Scene content tallies:
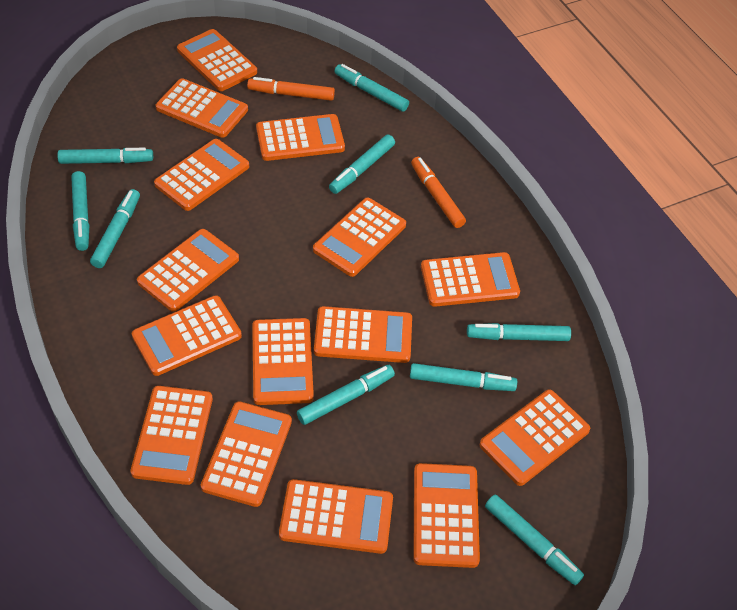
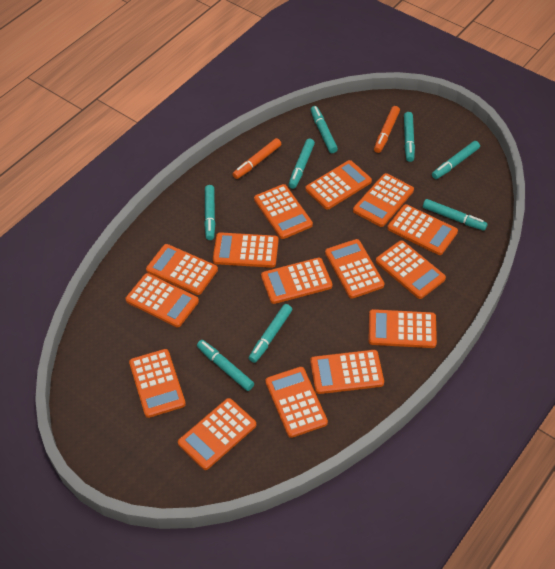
turquoise marker: 9 -> 8

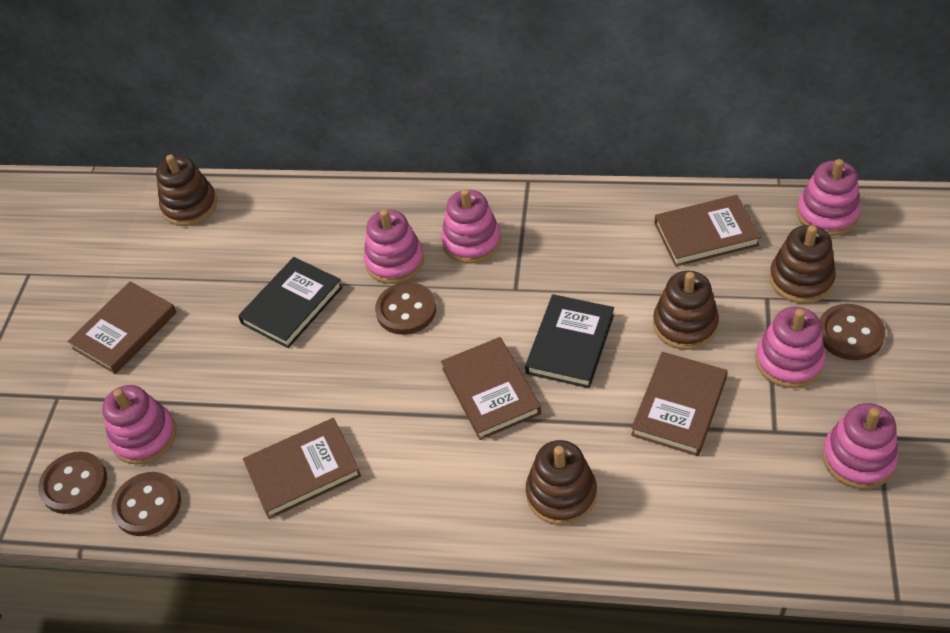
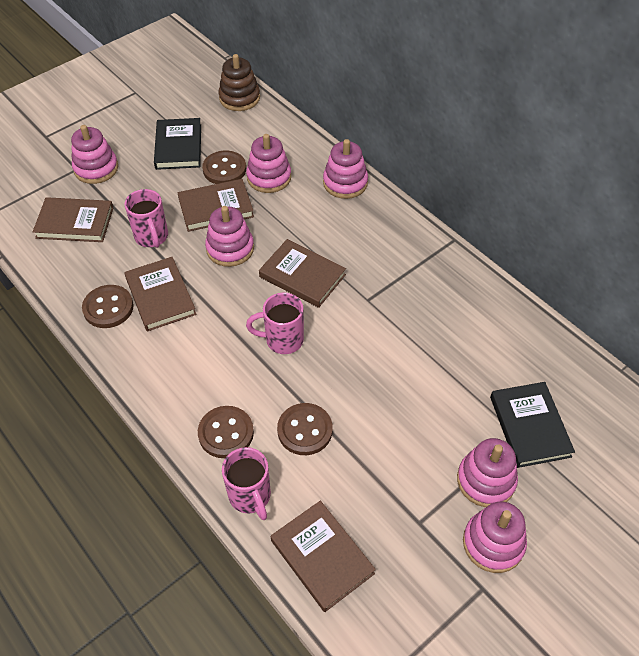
brown stacking toy: 4 -> 1
pink mug: 0 -> 3

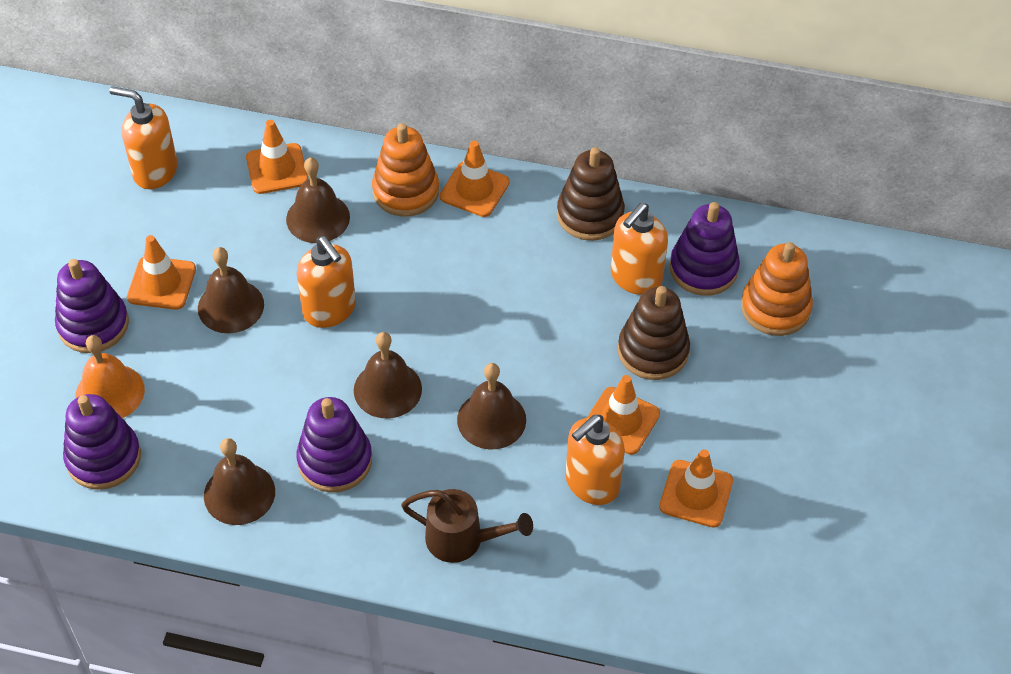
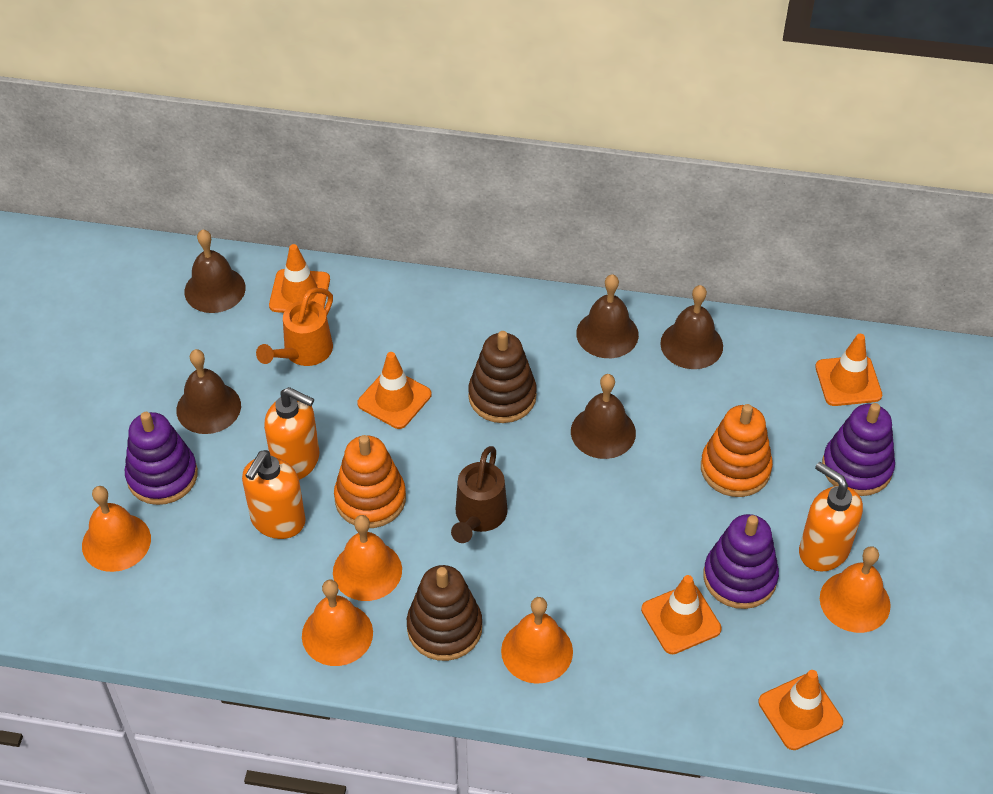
orange bell: 1 -> 5
orange soap dispenser: 4 -> 3
orange watering can: 0 -> 1
purple stacking toy: 4 -> 3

TASK DIRECTIONS
Leave out the pictures and set down all of the data exactly.

EXERCISE ANSWER
turquoise marker: 9 -> 8

brown stacking toy: 4 -> 1
pink mug: 0 -> 3

orange bell: 1 -> 5
orange soap dispenser: 4 -> 3
orange watering can: 0 -> 1
purple stacking toy: 4 -> 3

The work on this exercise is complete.